▸ Problem requirements:
Collect every line from the items below that contains the string "with", copying each line in full. Matching is case-sensitive.

= = = =

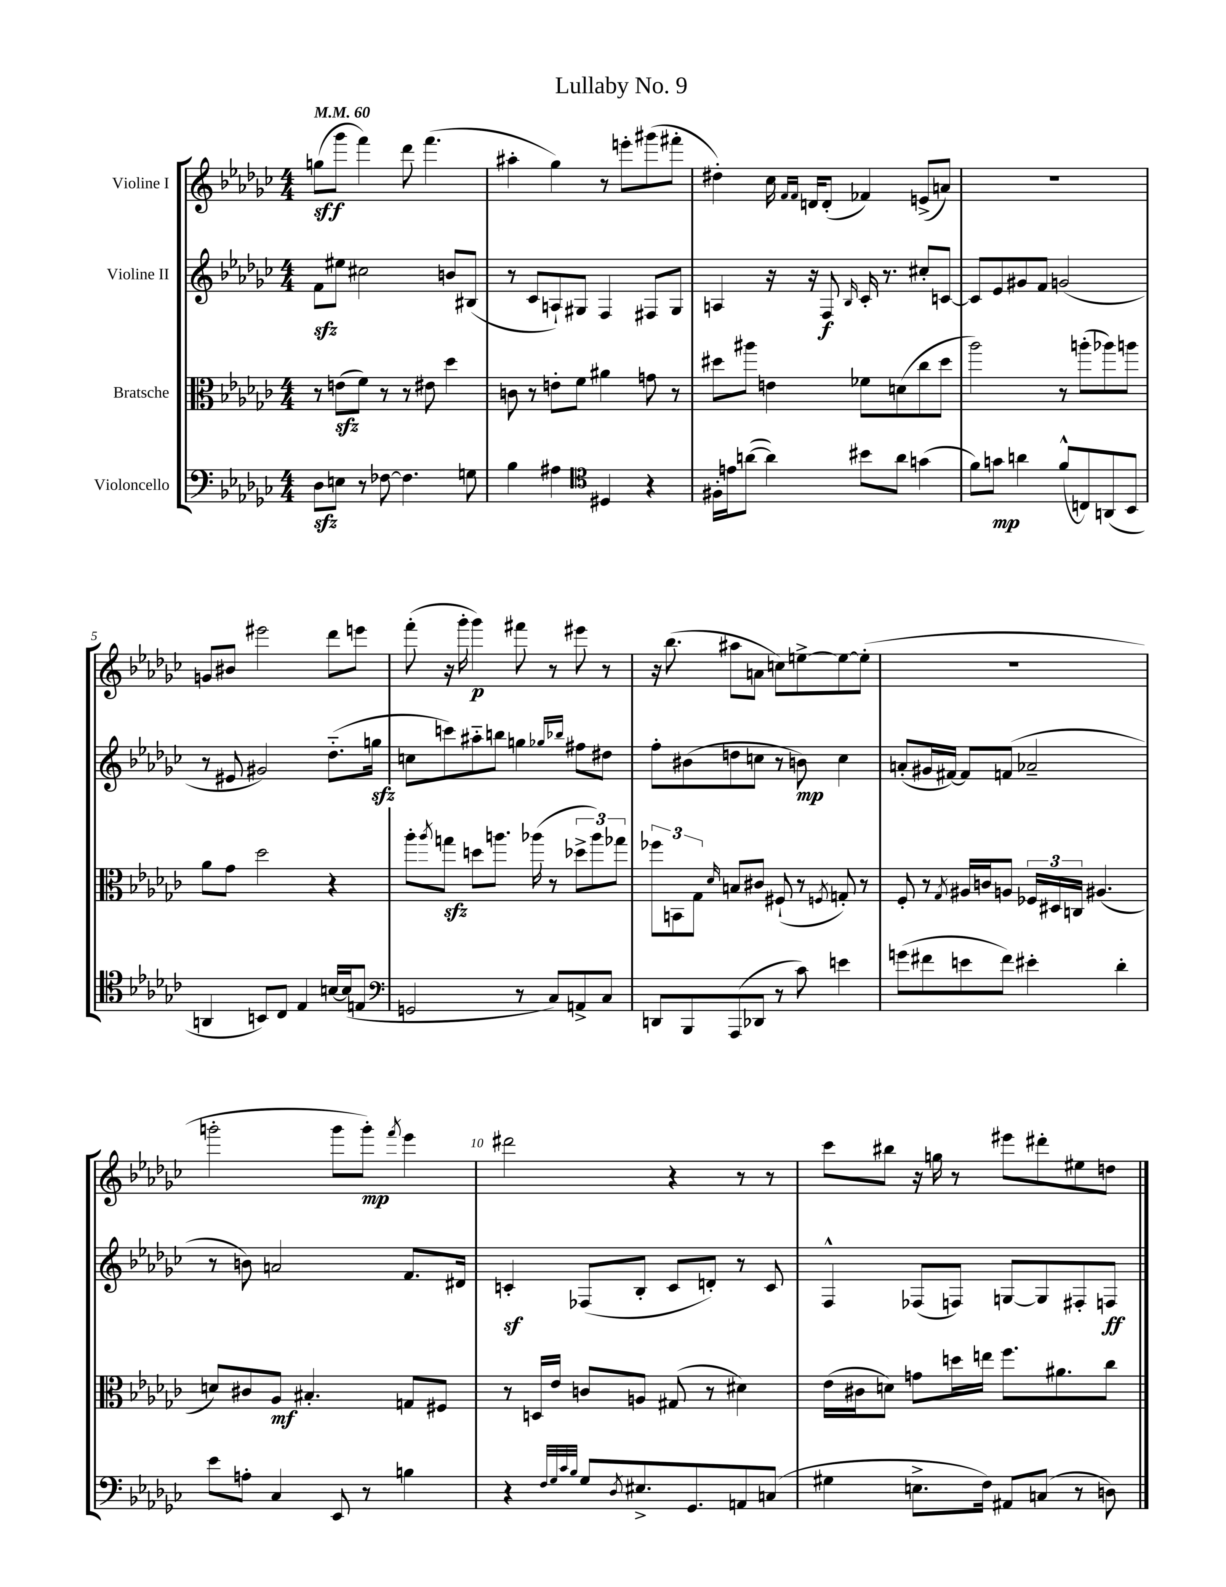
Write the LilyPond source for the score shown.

\header { title = "Lullaby No. 9" }
<<
\new StaffGroup <<
\new Staff = "s0" \with { instrumentName = "Violine I" } {
    \clef treble \key ges \major \numericTimeSignature \time 4/4 \tempo 4 = 60
    g''8\sff( ges'''8 f'''4) des'''8 f'''4.( |
    ais''4-. ges''4) r8 e'''8-. gis'''8( fis'''8-. |
    dis''4-.) ces''16 \grace { f'16 f'16 } d'16 d'8-.( fes'4) e'8->( a'8) |
    R1 |
    g'8 bis'8 eis'''2 des'''8 e'''8 |
    f'''8-.( r16 ges'''16-. ges'''4\p) fis'''8 r8 eis'''8 r8 |
    r16 bes''8.( ais''8 a'8 c''8) e''8~-> e''8~ e''8-.( |
    R1 |
    g'''2-. g'''8 g'''8-.\mp) \acciaccatura { f'''8 } ees'''4 |
    dis'''2 r4 r8 r8 |
    ces'''8 bis''8 r16 g''16 r8 eis'''8 dis'''8-. eis''8 d''8 \bar "|." |
}
\new Staff = "s1" \with { instrumentName = "Violine II" } {
    \clef treble \key ges \major \numericTimeSignature \time 4/4
    f'8\sfz eis''8 cis''2 b'8 bis8( |
    r8 ces'8 a8-!) gis8 f4 fis8 gis8 |
    a4 r16 r16 f8\f \grace { bes16 } ces'16-. r8. cis''8-. c'8~ |
    c'8 ees'8 gis'8 f'8 g'2( |
    r8 eis'8 gis'2) des''8.-_( g''16\sfz |
    c''8 c'''8) ais''8-_ b''8 g''4 \grace { ges''16 bes''16 } fis''8 dis''8 |
    f''8-. bis'8( d''8 c''8 r8 b'8\mp) c''4 |
    a'8-.( gis'16 fis'16~) fis'8 f'8( aes'2-- |
    r8 b'8) a'2 f'8. dis'16 |
    c'4-.\sf fes8( bes8-. c'8 d'8-.) r8 c'8 |
    f4-^ fes8( f8) g8~ g8 fis8-. f8\ff \bar "|." |
}
\new Staff = "s2" \with { instrumentName = "Bratsche" } {
    \clef alto \key ges \major \numericTimeSignature \time 4/4
    r8 e'8\sfz( f'8) r8 r8 eis'8 des''4 |
    c'8 r8 e'8-. f'8 ais'4 g'8 r8 |
    dis''8 ais''8 e'4 fes'8 d'8( ces''8 dis''8 |
    aes''2) r8 a''8-.( aes''8) a''8 |
    aes'8 ges'8 des''2 r4 |
    aes''8-. \acciaccatura { aes''8 } g''8\sfz d''8 a''8. aes''16( r8 \tuplet 3/2 { des''8-> aes''8) ges''8 } |
    \tuplet 3/2 { fes''8 b,8 ges8 } \grace { des'16 } b8 cis'8 fis8-!( r8 \acciaccatura { f8 } g8-.) r8 |
    f8-. r8 \acciaccatura { ges8 } ais16 c'16 a8 \tuplet 3/2 { fes16 dis16 c16 } ais4.( |
    d'8) cis'8 aes8\mf bis4.-. g8 fis8 |
    r8 d16 ees'16 c'8 a8 gis8( r8 dis'4) |
    ees'16( cis'16 d'8) g'8 d''16 e''16 f''8. ais'8. ces''8 \bar "|." |
}
\new Staff = "s3" \with { instrumentName = "Violoncello" } {
    \clef bass \key ges \major \numericTimeSignature \time 4/4
    des8\sfz e8 r8 fes8~ fes4. g8 |
    bes4 ais4 \clef tenor dis4 r4 |
    fis16-. e'16 a'8~( a'4) bis'8 a'8 g'4( |
    f'8) g'8\mp a'4 f'8-^( c8) a,8( bes,8 |
    a,4 b,8) ces8 ees4 b16~ b16( e8 |
    \clef bass g,2 r8 ces8) a,8-> ces8 |
    d,8 bes,,8 aes,,8( des,8 r8 ces'8) e'4 |
    g'8( fis'8 e'8 fis'8) eis'4-. des'4-. |
    ees'8 a8-. ces4 ees,8 r8 b4 |
    r4 \grace { f32 ges32 ces'32 bes32 } ges8 \acciaccatura { des8 } eis8.-> ges,8. a,8 c8( |
    gis4 e8.-> f16) ais,8 c8( r8 d8) \bar "|." |
}
>>
>>
\layout { \context { \Score \override BarNumber.break-visibility = ##(#f #t #t) barNumberVisibility = #(every-nth-bar-number-visible 5) } }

= = = =

▸ Response:
\new Staff = "s0" \with { instrumentName = "Violine I" } {
\new Staff = "s1" \with { instrumentName = "Violine II" } {
\new Staff = "s2" \with { instrumentName = "Bratsche" } {
\new Staff = "s3" \with { instrumentName = "Violoncello" } {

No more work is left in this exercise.